What you have to do
Quote verbatim the span of lines that begins the listing below and closes with the line containing "TFT2 pin SCK: 2 -> 15".

Top of Data records

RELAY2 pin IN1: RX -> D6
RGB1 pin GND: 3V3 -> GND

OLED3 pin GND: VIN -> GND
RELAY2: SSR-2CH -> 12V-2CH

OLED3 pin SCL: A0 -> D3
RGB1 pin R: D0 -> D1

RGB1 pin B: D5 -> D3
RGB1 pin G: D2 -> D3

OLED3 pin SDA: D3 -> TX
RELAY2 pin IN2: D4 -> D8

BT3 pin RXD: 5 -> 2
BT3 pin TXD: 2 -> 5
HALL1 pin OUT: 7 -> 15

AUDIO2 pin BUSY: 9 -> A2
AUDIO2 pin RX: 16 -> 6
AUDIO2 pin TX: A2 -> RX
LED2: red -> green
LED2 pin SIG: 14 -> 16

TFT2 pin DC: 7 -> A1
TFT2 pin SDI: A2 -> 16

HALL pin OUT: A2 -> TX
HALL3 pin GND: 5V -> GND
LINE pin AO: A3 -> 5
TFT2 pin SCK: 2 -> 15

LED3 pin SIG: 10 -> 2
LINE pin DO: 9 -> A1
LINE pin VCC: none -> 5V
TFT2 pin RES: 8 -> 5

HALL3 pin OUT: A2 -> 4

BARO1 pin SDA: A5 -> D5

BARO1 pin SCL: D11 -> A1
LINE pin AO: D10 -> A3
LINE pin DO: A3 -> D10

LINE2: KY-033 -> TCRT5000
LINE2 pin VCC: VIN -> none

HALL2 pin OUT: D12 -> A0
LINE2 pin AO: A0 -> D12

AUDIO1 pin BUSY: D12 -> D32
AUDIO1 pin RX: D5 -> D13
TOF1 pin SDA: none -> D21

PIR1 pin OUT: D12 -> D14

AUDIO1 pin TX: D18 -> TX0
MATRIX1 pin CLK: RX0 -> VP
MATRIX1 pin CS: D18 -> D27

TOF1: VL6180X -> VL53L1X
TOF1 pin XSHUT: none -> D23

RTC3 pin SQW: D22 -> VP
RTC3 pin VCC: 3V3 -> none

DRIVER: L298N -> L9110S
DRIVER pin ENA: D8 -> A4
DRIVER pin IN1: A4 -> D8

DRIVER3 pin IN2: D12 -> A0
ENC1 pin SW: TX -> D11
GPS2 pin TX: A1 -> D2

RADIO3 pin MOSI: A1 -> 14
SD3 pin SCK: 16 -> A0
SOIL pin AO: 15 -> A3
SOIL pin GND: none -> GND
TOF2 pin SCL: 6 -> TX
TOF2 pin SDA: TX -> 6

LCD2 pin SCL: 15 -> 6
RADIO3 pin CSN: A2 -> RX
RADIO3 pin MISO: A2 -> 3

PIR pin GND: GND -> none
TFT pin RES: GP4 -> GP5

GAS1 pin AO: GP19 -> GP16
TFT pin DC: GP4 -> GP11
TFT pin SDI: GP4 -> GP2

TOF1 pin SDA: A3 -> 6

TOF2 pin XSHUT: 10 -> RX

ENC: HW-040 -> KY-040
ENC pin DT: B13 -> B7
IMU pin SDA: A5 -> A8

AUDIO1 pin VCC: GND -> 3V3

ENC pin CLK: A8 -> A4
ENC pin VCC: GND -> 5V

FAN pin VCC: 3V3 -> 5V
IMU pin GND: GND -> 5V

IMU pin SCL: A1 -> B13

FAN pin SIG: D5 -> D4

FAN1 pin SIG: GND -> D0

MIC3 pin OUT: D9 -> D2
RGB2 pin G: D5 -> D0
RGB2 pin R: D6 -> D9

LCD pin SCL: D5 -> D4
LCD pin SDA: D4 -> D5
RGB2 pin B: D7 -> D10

Bottom of Data records

Solution to this task
RELAY2 pin IN1: RX -> D6
RGB1 pin GND: 3V3 -> GND

OLED3 pin GND: VIN -> GND
RELAY2: SSR-2CH -> 12V-2CH

OLED3 pin SCL: A0 -> D3
RGB1 pin R: D0 -> D1

RGB1 pin B: D5 -> D3
RGB1 pin G: D2 -> D3

OLED3 pin SDA: D3 -> TX
RELAY2 pin IN2: D4 -> D8

BT3 pin RXD: 5 -> 2
BT3 pin TXD: 2 -> 5
HALL1 pin OUT: 7 -> 15

AUDIO2 pin BUSY: 9 -> A2
AUDIO2 pin RX: 16 -> 6
AUDIO2 pin TX: A2 -> RX
LED2: red -> green
LED2 pin SIG: 14 -> 16

TFT2 pin DC: 7 -> A1
TFT2 pin SDI: A2 -> 16

HALL pin OUT: A2 -> TX
HALL3 pin GND: 5V -> GND
LINE pin AO: A3 -> 5
TFT2 pin SCK: 2 -> 15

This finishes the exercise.